Exercise directions → Read through the listing below and copy each line in which the word "none" occurs.

Supplied material →
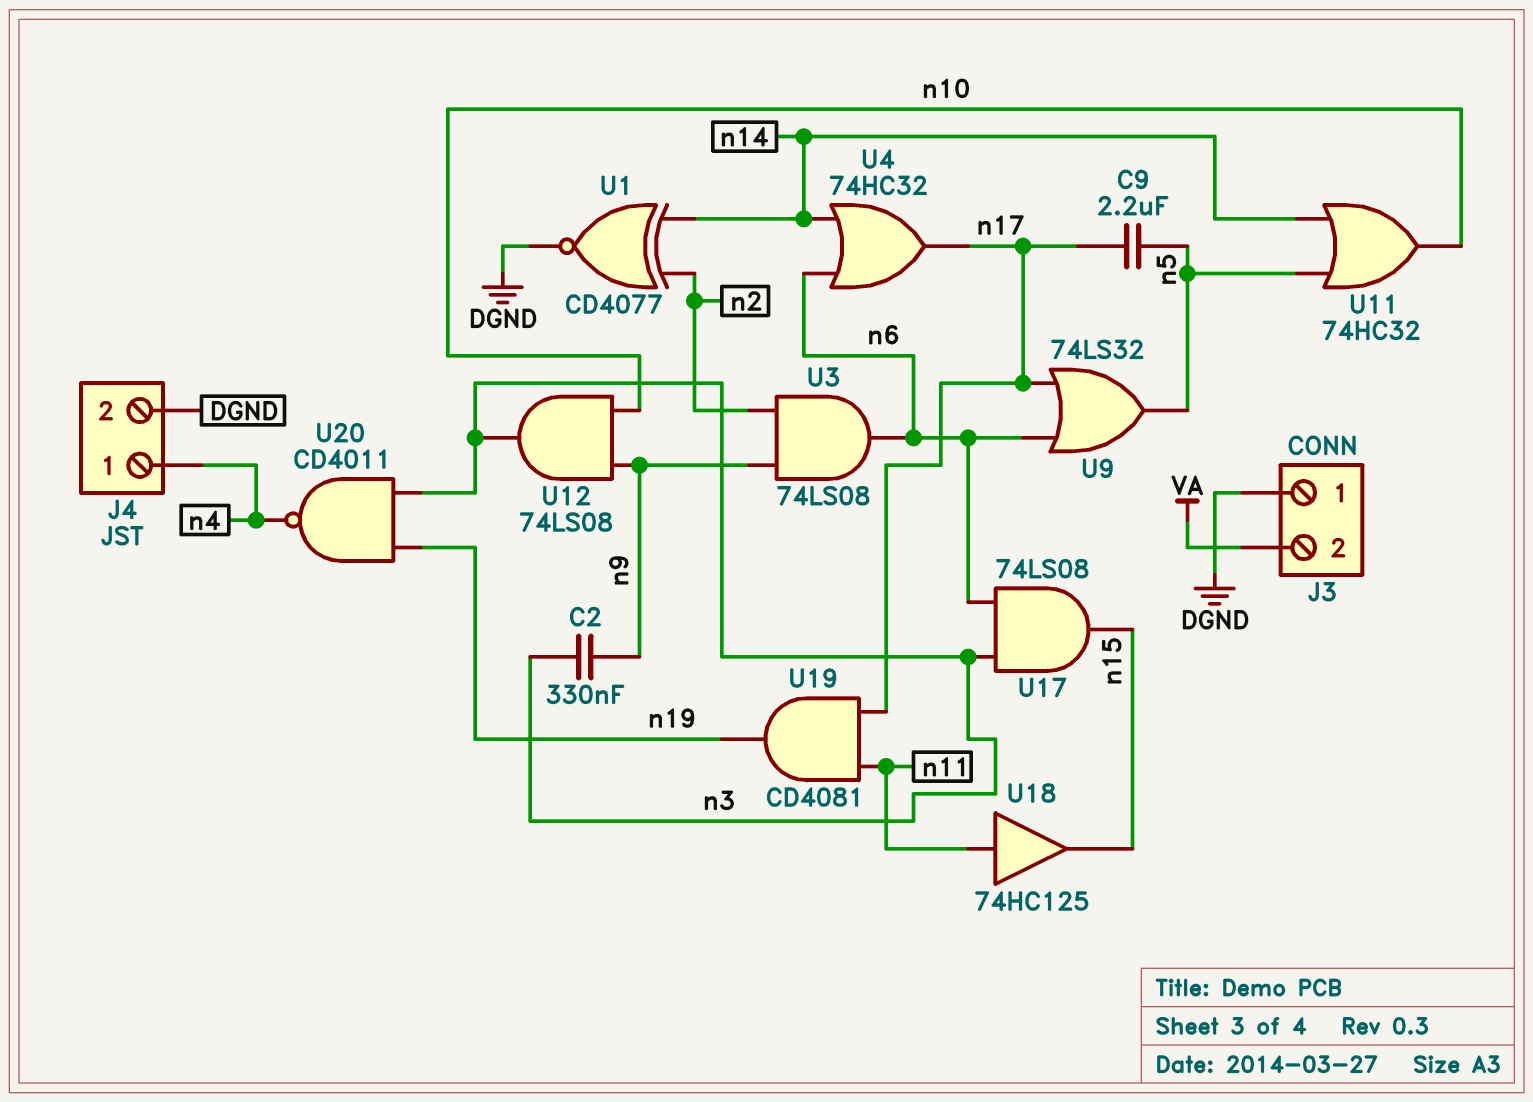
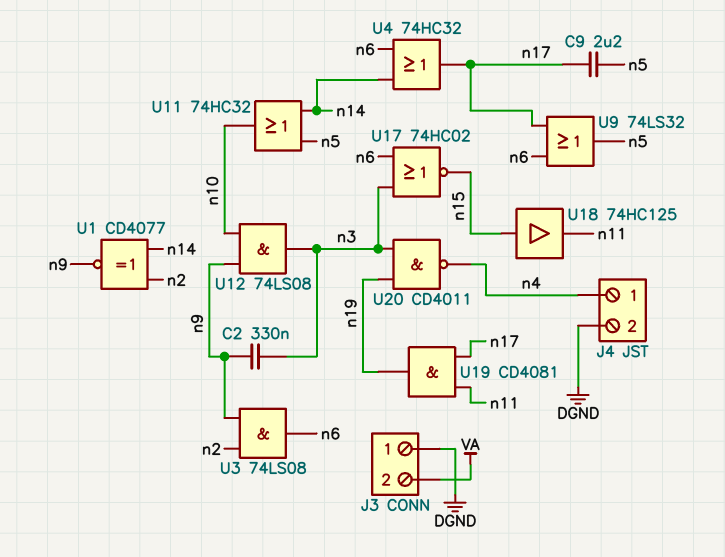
U1: XNOR CD4077 (in n2, in n14, out DGND) -> XNOR CD4077 (in n2, in n14, out n9)
U17: AND 74LS08 (in n3, in n6, out n15) -> NOR 74HC02 (in n3, in n6, out n15)
U18: buffer 74HC125 (in n11, out n15) -> buffer 74HC125 (in n15, out n11)

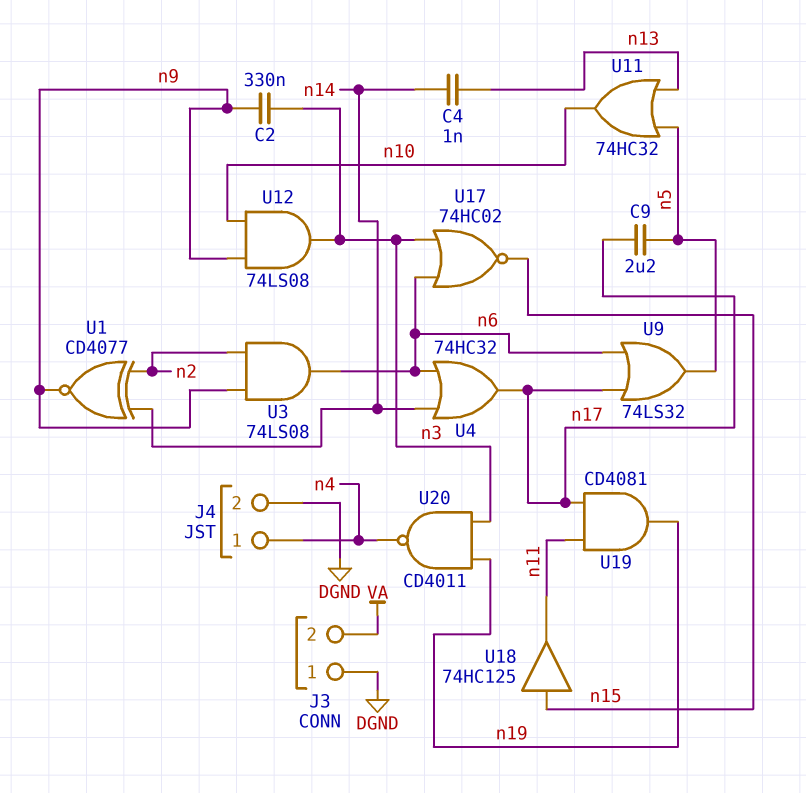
C4: none -> 1nF (n13, n14)
U11: OR 74HC32 (in n5, in n14, out n10) -> OR 74HC32 (in n5, in n13, out n10)

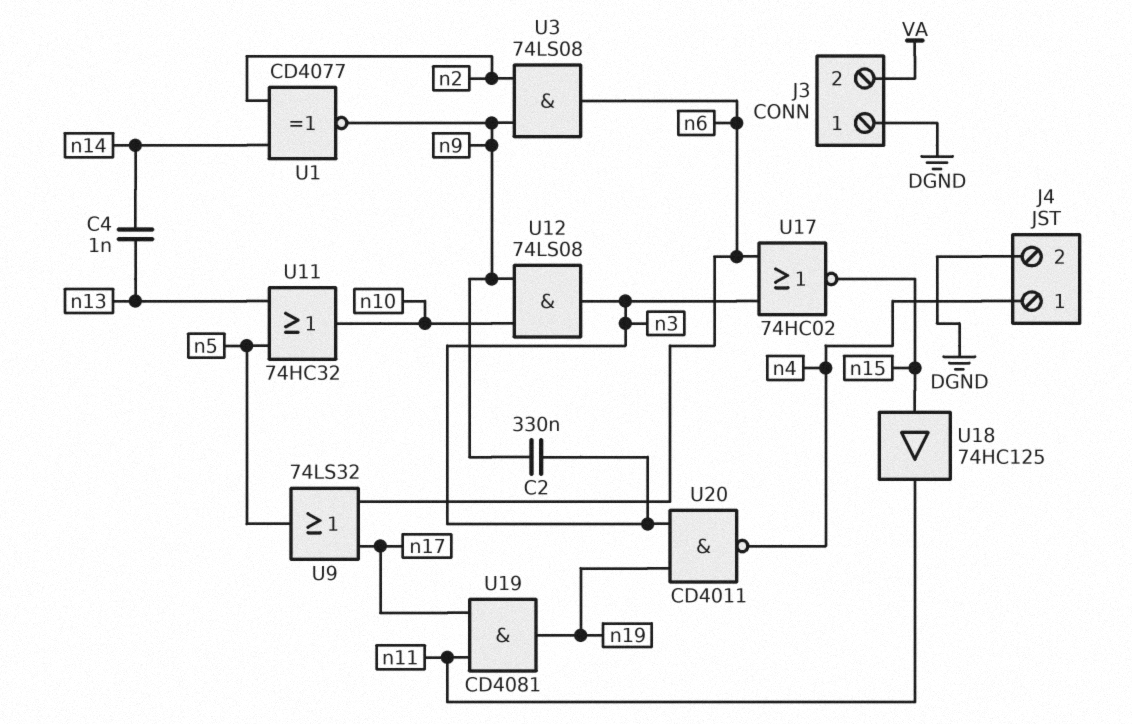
C9: 2.2uF (n5, n17) -> none
U4: OR 74HC32 (in n6, in n14, out n17) -> none

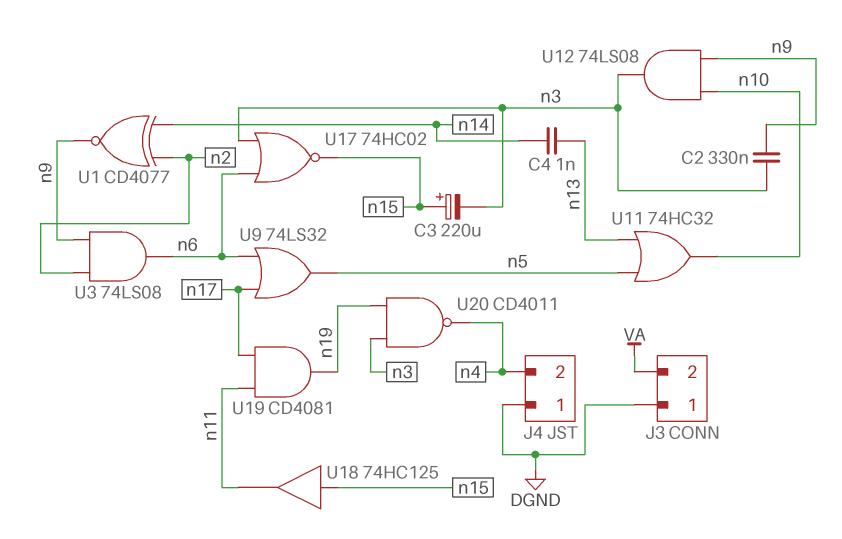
C3: none -> 220uF (plus n15, minus n3)
J4 pin 1: n4 -> DGND
J4 pin 2: DGND -> n4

Finished exercise →
C4: none -> 1nF (n13, n14)
C9: 2.2uF (n5, n17) -> none
U4: OR 74HC32 (in n6, in n14, out n17) -> none
C3: none -> 220uF (plus n15, minus n3)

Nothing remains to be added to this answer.